━━━━━ PROVIDED DATA

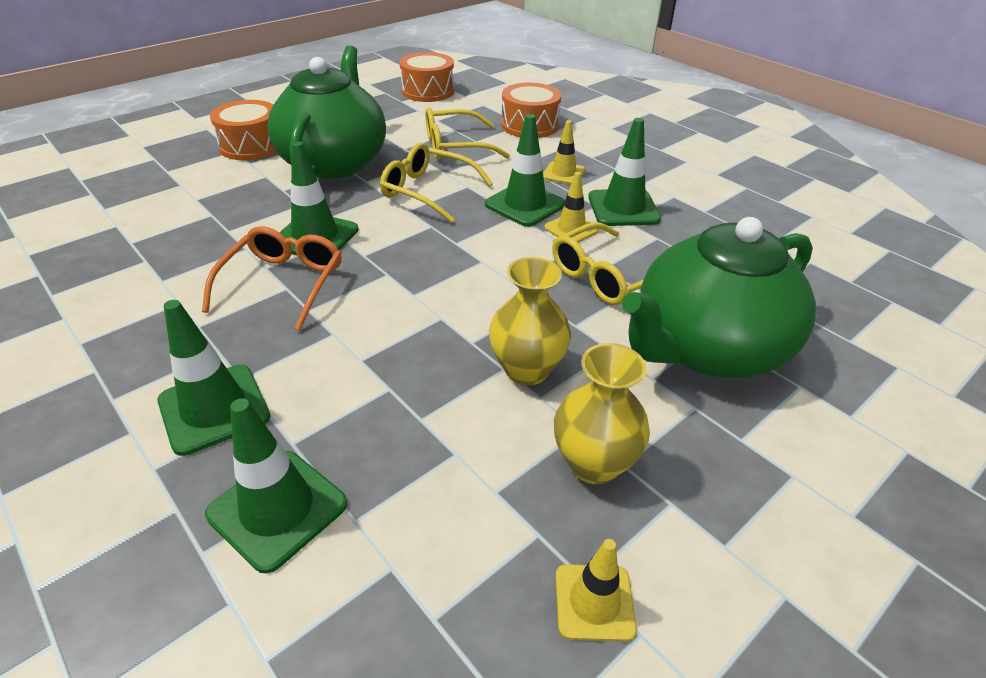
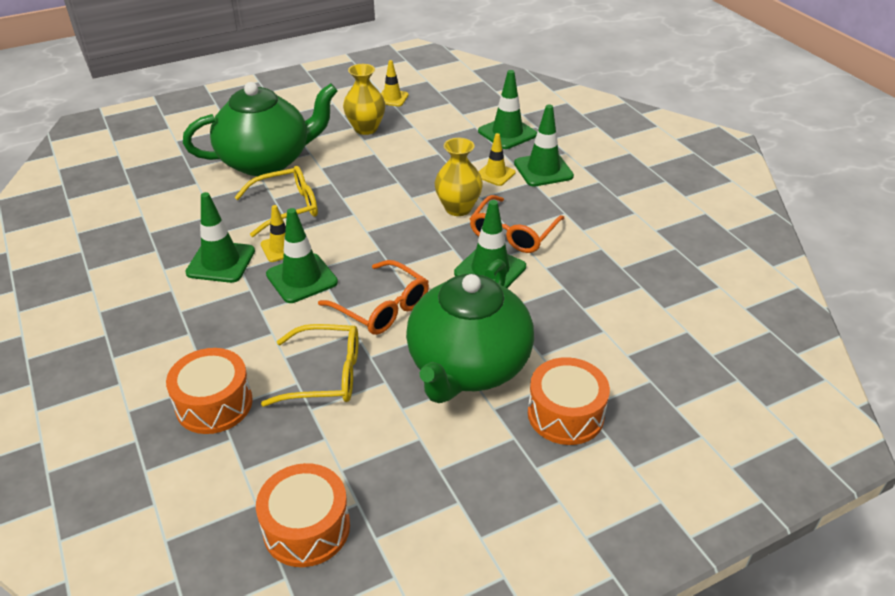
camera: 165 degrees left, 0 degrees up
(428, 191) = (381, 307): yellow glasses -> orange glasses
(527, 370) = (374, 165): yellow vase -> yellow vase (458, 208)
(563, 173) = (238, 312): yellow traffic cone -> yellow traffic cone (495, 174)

━━━━━━━━━━

» ABOUT THIS TASK: Only the lines from the one containing "(428, 191) = (381, 307): yellow" through the end of the data above are wanted, both ends included; restate them word for word.

» ANSWER AREA:
(428, 191) = (381, 307): yellow glasses -> orange glasses
(527, 370) = (374, 165): yellow vase -> yellow vase (458, 208)
(563, 173) = (238, 312): yellow traffic cone -> yellow traffic cone (495, 174)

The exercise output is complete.